§ **Work task**: Your answer should consist of each line below that contains the string "schottky".
[Input records — start]
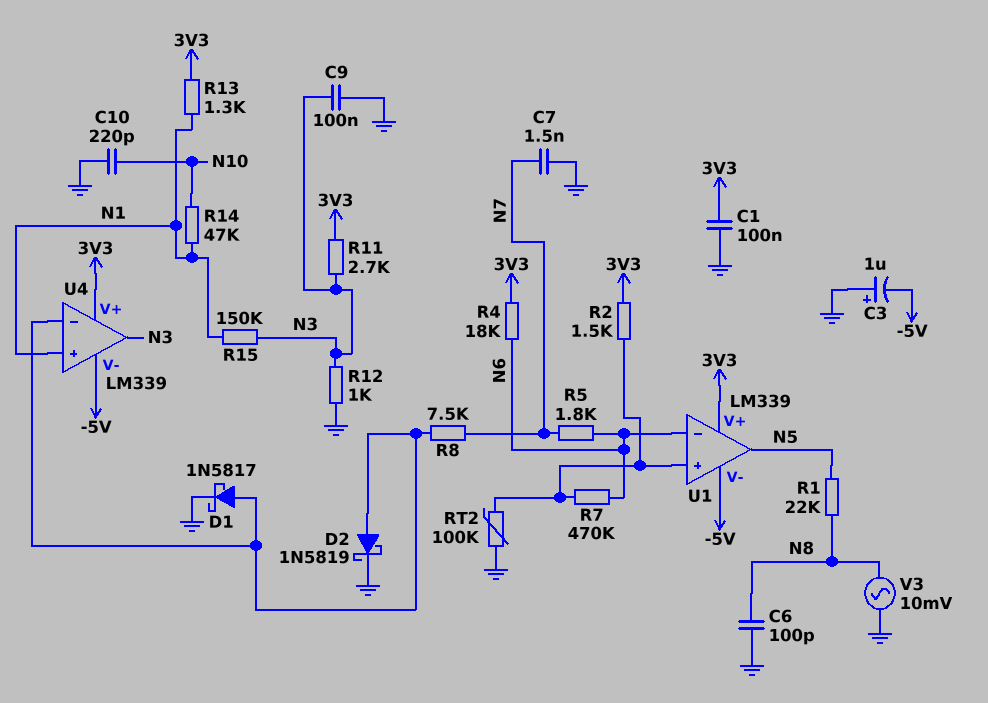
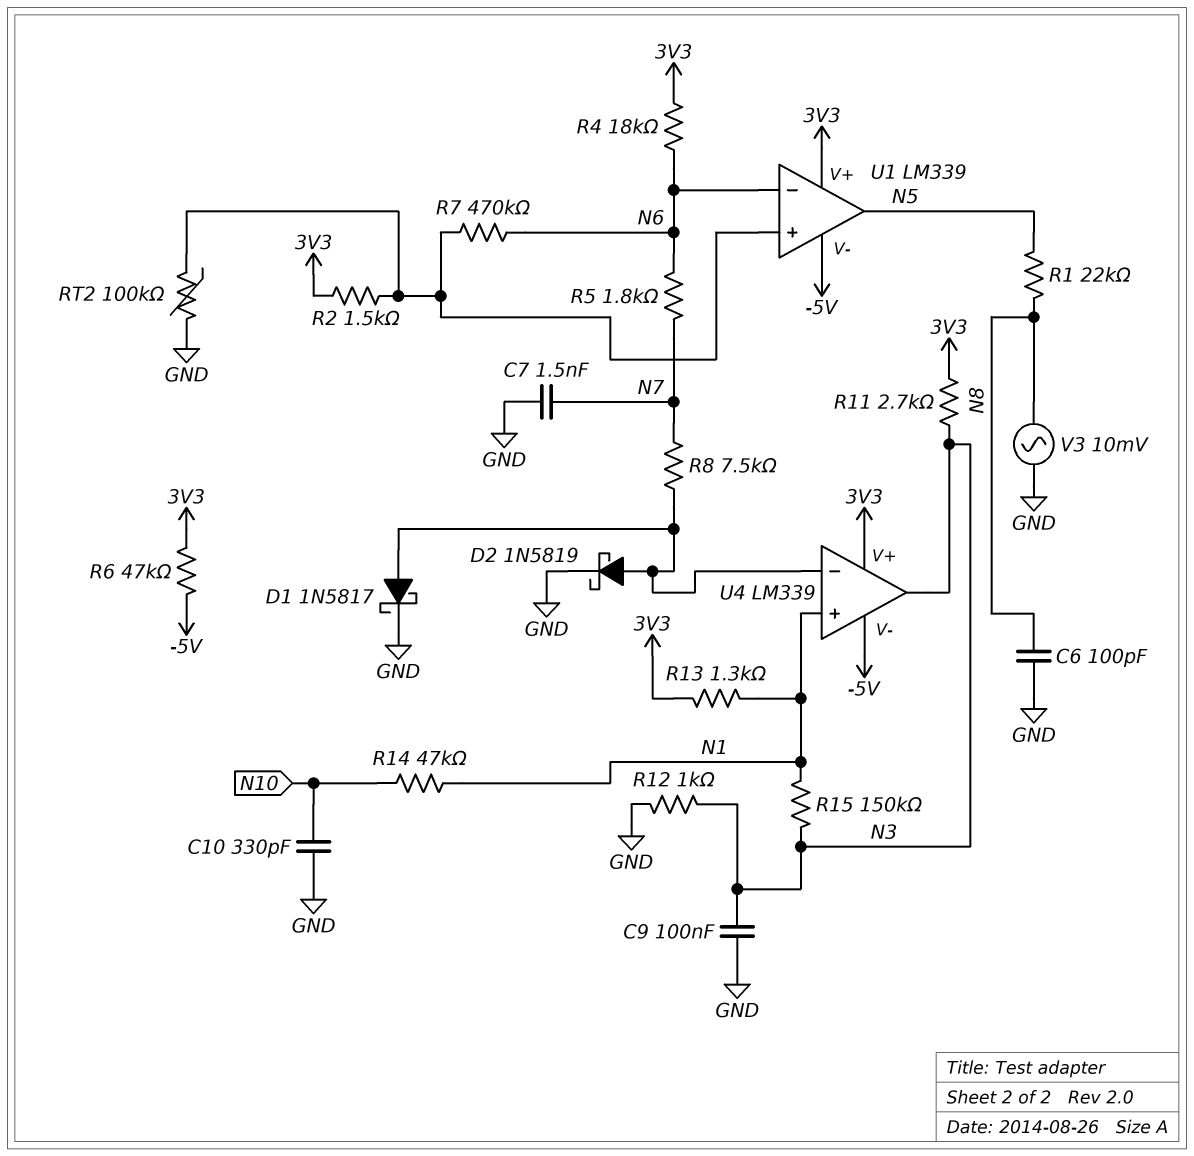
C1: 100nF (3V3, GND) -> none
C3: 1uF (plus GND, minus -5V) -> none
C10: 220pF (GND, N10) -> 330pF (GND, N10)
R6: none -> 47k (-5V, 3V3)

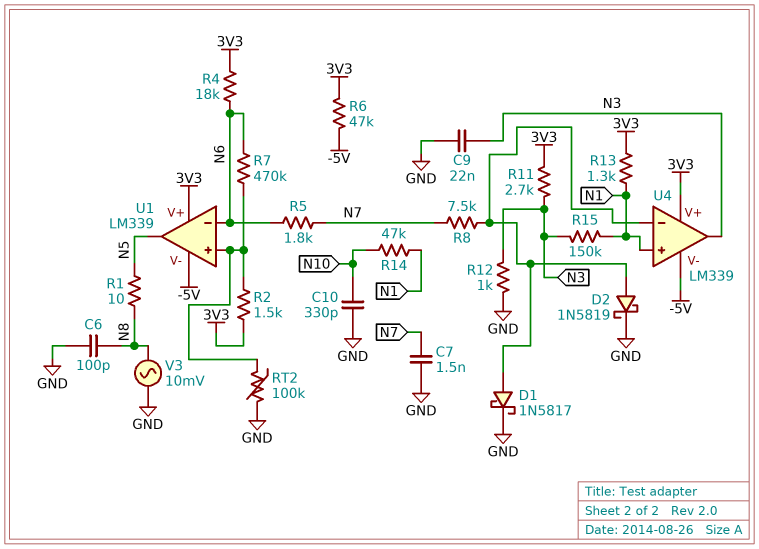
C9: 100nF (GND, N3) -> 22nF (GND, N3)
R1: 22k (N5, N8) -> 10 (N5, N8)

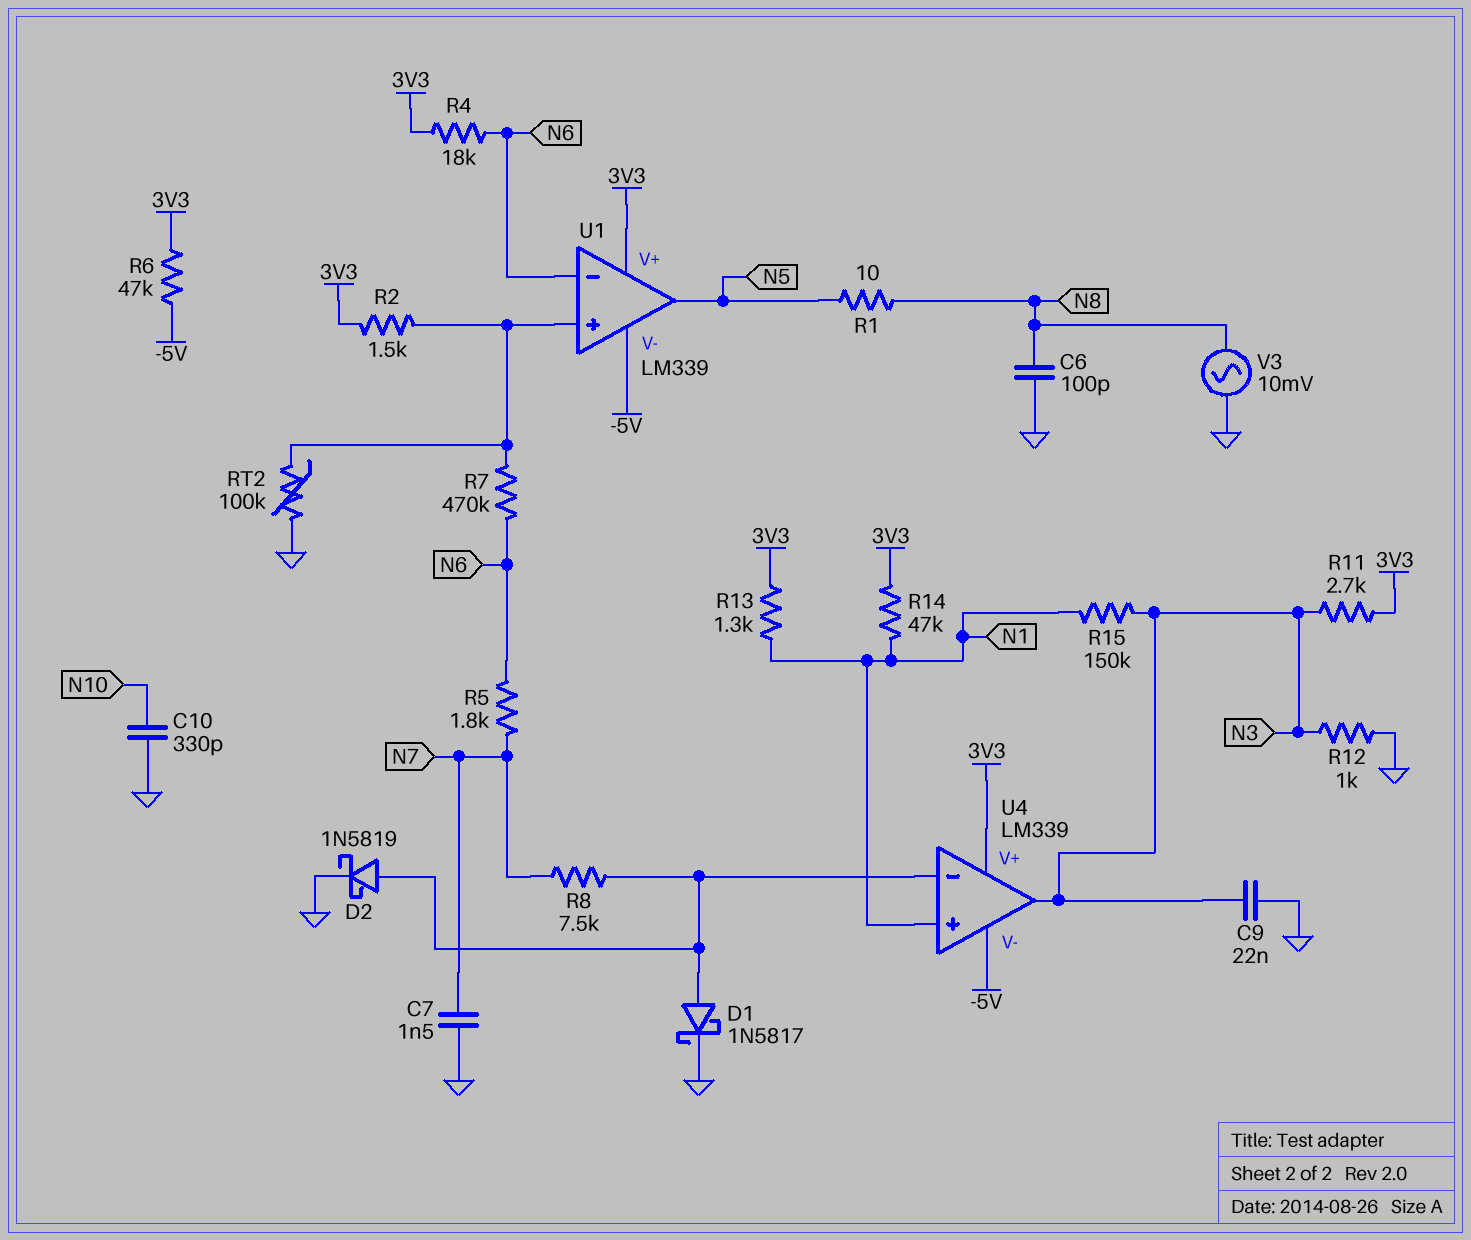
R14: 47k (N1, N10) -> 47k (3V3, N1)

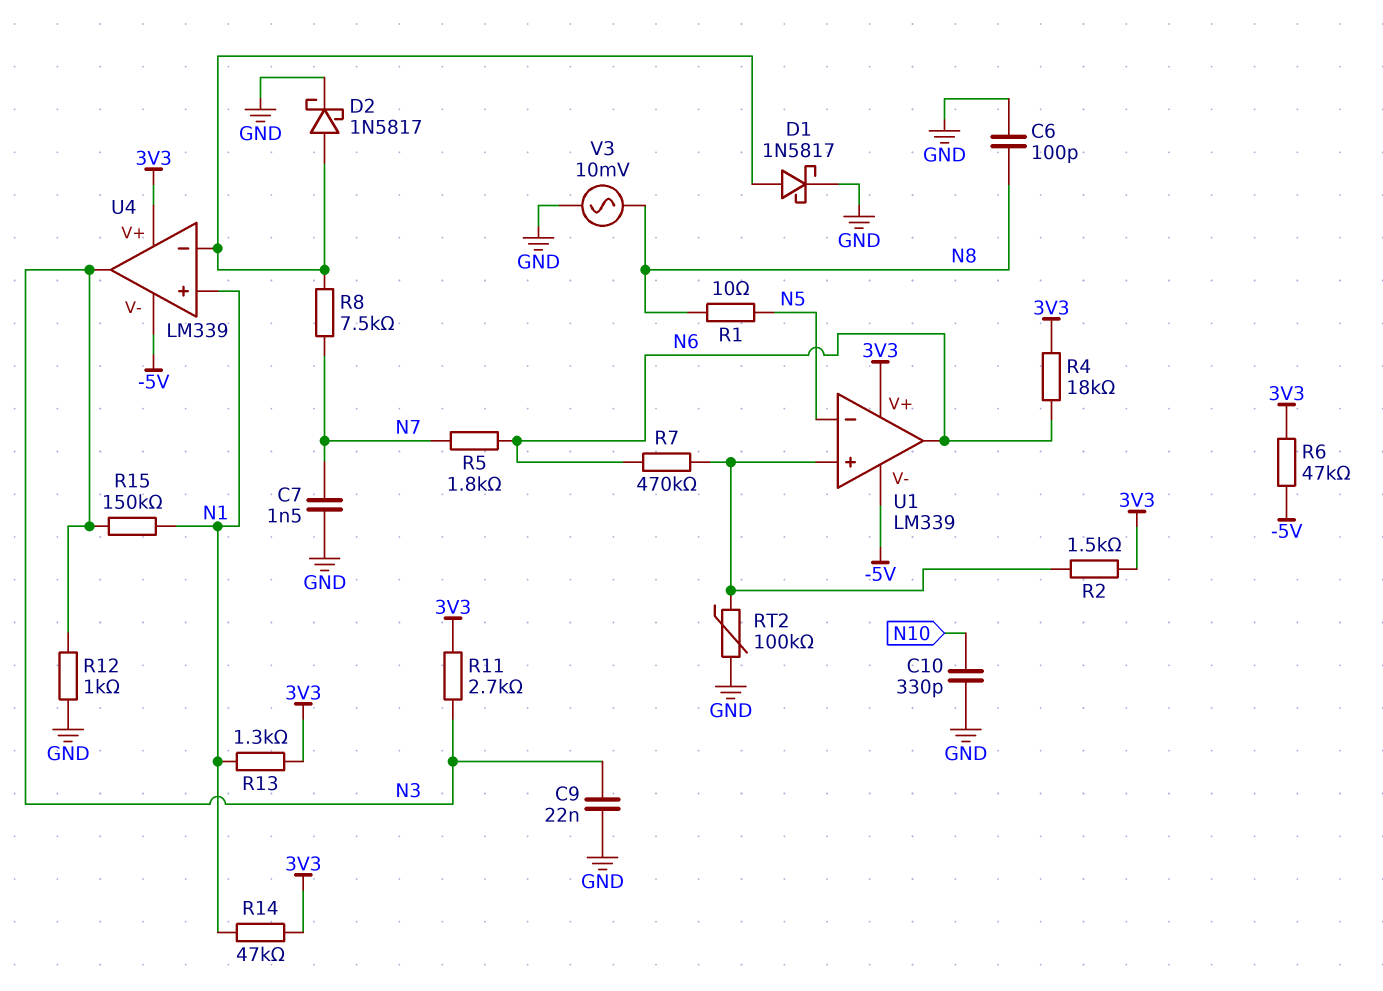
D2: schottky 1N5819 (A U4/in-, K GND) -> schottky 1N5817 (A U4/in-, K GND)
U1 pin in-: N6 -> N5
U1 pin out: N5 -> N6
[Input records — finish]
[Input records — start]
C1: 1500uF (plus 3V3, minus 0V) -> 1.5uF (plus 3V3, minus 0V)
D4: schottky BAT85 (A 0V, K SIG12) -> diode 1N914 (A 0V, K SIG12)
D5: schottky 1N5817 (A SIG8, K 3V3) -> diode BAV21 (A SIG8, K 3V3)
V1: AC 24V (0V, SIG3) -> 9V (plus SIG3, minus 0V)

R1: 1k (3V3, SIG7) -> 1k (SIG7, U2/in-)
[Input records — finish]
§ **Answer to this task**:
D2: schottky 1N5819 (A U4/in-, K GND) -> schottky 1N5817 (A U4/in-, K GND)
D4: schottky BAT85 (A 0V, K SIG12) -> diode 1N914 (A 0V, K SIG12)
D5: schottky 1N5817 (A SIG8, K 3V3) -> diode BAV21 (A SIG8, K 3V3)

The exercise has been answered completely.